Goal: Exactly as given, write out the lines from the one containing "Find all instances" through the end of the listing, with both ends included and nothing else.

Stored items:
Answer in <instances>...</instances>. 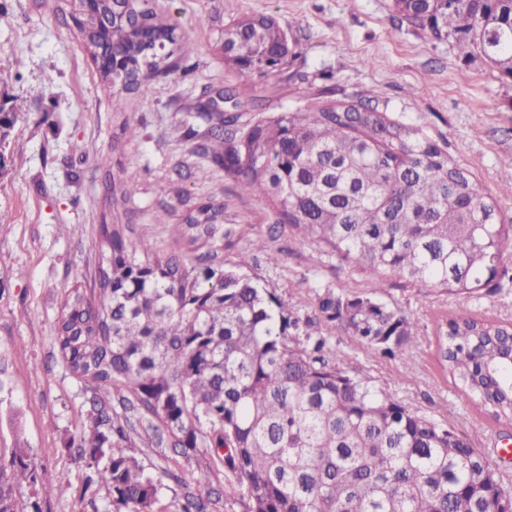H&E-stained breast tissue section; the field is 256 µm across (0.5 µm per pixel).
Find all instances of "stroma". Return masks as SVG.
Returning a JSON list of instances; mask_svg holds the SVG:
<instances>
[{
  "mask_svg": "<svg viewBox=\"0 0 512 512\" xmlns=\"http://www.w3.org/2000/svg\"><path fill=\"white\" fill-rule=\"evenodd\" d=\"M58 3L0 0V101L23 105L0 144V448L33 449L46 476L60 483L43 512H88L86 471L66 446L84 421L85 384L66 367L54 336L67 292L94 285L101 225H132L157 252L171 253L179 246L168 226L181 214L156 223L158 204L210 199L225 204L241 229L225 258L250 239H267L268 255L242 272L288 299L298 316L314 315L324 289L361 293L367 285L358 265L330 257L324 246L291 231L270 234L275 216L267 199L241 194L200 151L201 104L236 83L218 42L224 26L242 15H272L288 36L287 65L242 89L247 116L306 108L327 87L340 95L372 90L393 118L421 128L491 194L512 160V78L400 23L393 0H150L192 50L177 71L153 76L147 93L132 94L127 110L116 112L111 88ZM124 122L138 135L120 142ZM116 179L135 183L137 195L113 204ZM377 297L416 323L414 358L383 355L338 330L340 366L448 422L512 483V459L497 443L498 433L512 434V421L490 422L446 379L435 360L434 325L438 313L461 307L512 321V283L451 295L390 274Z\"/></svg>",
  "mask_w": 512,
  "mask_h": 512,
  "instance_id": "1",
  "label": "stroma"
}]
</instances>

Correct answer:
Find all instances of "stroma". Return masks as SVG.
Returning a JSON list of instances; mask_svg holds the SVG:
<instances>
[{
  "mask_svg": "<svg viewBox=\"0 0 512 512\" xmlns=\"http://www.w3.org/2000/svg\"><path fill=\"white\" fill-rule=\"evenodd\" d=\"M58 3L0 0V101L23 105L0 144V448L33 449L46 476L60 483L43 512H88L86 471L66 446L84 421L85 384L66 367L54 336L67 292L94 285L101 225H132L157 252L171 253L179 246L168 226L181 214L156 223L158 204L210 199L225 204L241 229L225 258L250 239H267L268 255L242 272L288 299L298 316L314 315L324 289L361 293L367 285L358 265L330 257L324 246L291 231L270 234L275 216L267 199L241 194L200 151L201 104L236 83L218 42L224 26L242 15H272L288 36L287 65L242 89L247 116L306 108L327 87L340 95L372 90L393 118L421 128L491 194L512 160V78L400 23L393 0H150L192 50L177 71L153 76L147 93L132 94L127 110L116 112L111 88ZM124 122L138 135L120 142ZM116 179L135 183L137 195L113 204ZM377 297L416 323L414 358L383 355L338 330L340 366L448 422L512 483V459L497 443L498 433L512 434V421L490 422L446 379L435 360L434 325L438 313L461 307L512 321V283L451 295L390 274Z\"/></svg>",
  "mask_w": 512,
  "mask_h": 512,
  "instance_id": "1",
  "label": "stroma"
}]
</instances>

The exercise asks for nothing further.